Activity: Copy exactly, line for line, the part of the listing from the line containing "D1: schottky SS14" through its last line, and nothing else.

Data supplied:
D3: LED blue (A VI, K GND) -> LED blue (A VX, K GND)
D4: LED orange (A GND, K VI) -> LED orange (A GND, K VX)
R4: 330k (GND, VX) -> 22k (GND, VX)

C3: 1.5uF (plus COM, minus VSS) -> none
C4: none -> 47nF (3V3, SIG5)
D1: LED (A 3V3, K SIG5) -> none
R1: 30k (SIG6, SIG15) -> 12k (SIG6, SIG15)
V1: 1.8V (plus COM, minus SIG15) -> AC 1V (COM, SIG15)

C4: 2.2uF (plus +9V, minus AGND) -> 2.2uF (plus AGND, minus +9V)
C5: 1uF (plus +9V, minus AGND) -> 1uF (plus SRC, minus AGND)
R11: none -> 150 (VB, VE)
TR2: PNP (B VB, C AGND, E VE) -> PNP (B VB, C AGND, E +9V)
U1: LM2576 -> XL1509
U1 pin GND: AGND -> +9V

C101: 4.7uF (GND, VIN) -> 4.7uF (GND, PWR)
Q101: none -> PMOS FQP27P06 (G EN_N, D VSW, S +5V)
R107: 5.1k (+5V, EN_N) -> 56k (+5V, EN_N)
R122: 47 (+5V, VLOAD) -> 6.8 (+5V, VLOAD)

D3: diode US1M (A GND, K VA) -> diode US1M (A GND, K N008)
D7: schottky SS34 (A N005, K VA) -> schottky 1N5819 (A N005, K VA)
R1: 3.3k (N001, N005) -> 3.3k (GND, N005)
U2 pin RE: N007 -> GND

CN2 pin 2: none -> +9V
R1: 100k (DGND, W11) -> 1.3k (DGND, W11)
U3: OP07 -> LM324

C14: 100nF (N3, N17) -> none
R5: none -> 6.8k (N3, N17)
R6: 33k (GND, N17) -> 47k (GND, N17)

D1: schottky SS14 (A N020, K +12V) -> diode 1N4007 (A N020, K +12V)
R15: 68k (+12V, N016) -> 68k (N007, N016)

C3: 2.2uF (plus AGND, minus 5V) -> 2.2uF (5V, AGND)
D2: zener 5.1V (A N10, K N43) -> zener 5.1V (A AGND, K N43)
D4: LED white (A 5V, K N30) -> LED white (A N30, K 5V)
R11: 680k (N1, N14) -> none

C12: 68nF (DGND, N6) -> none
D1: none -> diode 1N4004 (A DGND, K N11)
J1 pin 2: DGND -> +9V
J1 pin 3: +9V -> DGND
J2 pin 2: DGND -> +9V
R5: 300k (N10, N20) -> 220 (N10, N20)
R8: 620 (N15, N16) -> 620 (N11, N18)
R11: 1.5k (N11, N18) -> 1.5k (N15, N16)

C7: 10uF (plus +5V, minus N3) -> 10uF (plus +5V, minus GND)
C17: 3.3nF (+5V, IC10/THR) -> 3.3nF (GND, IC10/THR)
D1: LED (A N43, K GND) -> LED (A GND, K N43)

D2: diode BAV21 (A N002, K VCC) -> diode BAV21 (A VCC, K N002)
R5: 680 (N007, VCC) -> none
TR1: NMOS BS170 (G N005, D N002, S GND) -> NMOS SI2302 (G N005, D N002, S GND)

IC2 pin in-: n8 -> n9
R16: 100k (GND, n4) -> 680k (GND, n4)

Result for this task:
D1: schottky SS14 (A N020, K +12V) -> diode 1N4007 (A N020, K +12V)
R15: 68k (+12V, N016) -> 68k (N007, N016)

C3: 2.2uF (plus AGND, minus 5V) -> 2.2uF (5V, AGND)
D2: zener 5.1V (A N10, K N43) -> zener 5.1V (A AGND, K N43)
D4: LED white (A 5V, K N30) -> LED white (A N30, K 5V)
R11: 680k (N1, N14) -> none

C12: 68nF (DGND, N6) -> none
D1: none -> diode 1N4004 (A DGND, K N11)
J1 pin 2: DGND -> +9V
J1 pin 3: +9V -> DGND
J2 pin 2: DGND -> +9V
R5: 300k (N10, N20) -> 220 (N10, N20)
R8: 620 (N15, N16) -> 620 (N11, N18)
R11: 1.5k (N11, N18) -> 1.5k (N15, N16)

C7: 10uF (plus +5V, minus N3) -> 10uF (plus +5V, minus GND)
C17: 3.3nF (+5V, IC10/THR) -> 3.3nF (GND, IC10/THR)
D1: LED (A N43, K GND) -> LED (A GND, K N43)

D2: diode BAV21 (A N002, K VCC) -> diode BAV21 (A VCC, K N002)
R5: 680 (N007, VCC) -> none
TR1: NMOS BS170 (G N005, D N002, S GND) -> NMOS SI2302 (G N005, D N002, S GND)

IC2 pin in-: n8 -> n9
R16: 100k (GND, n4) -> 680k (GND, n4)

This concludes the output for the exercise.